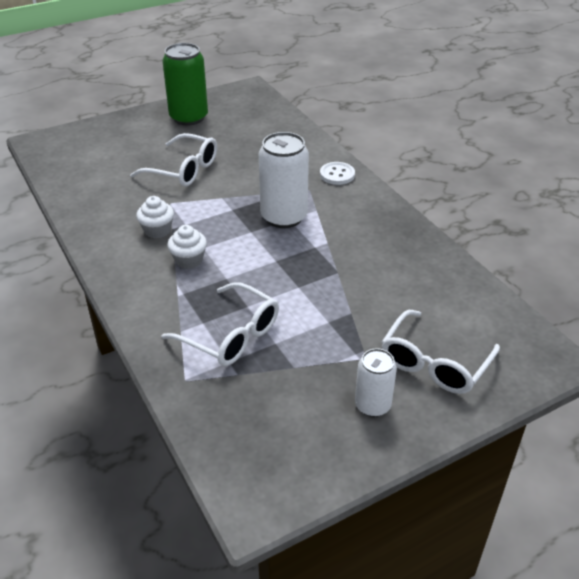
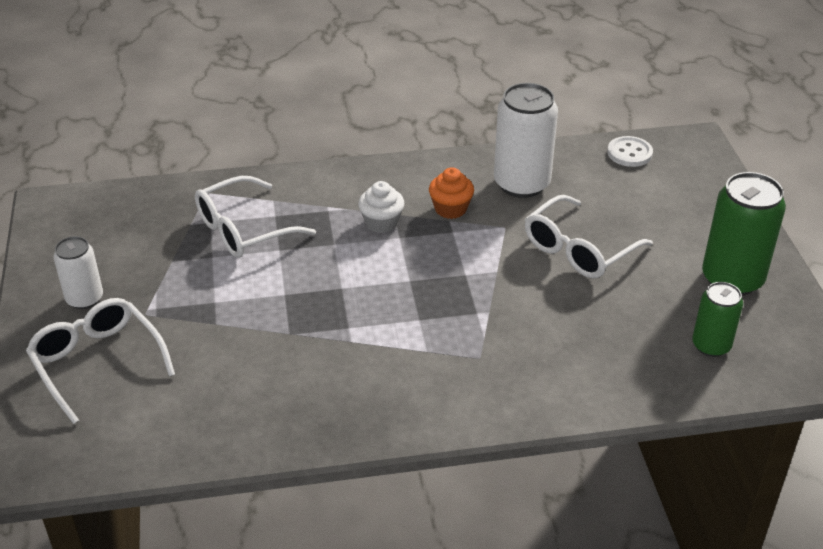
camera: 110 degrees right, 0 degrees up
white cupcake [136,196,174,239] -> orange cupcake [429,167,474,219]
white can [259,132,309,228] -> white can moved to [494,83,558,198]
white button [320,162,355,185] -> white button moved to [607,136,653,167]
none -> green can [692,282,743,357]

**Assigned task:** The number alone is wanted: how many lines of the records above include the string "white".

**Exercise response:** 3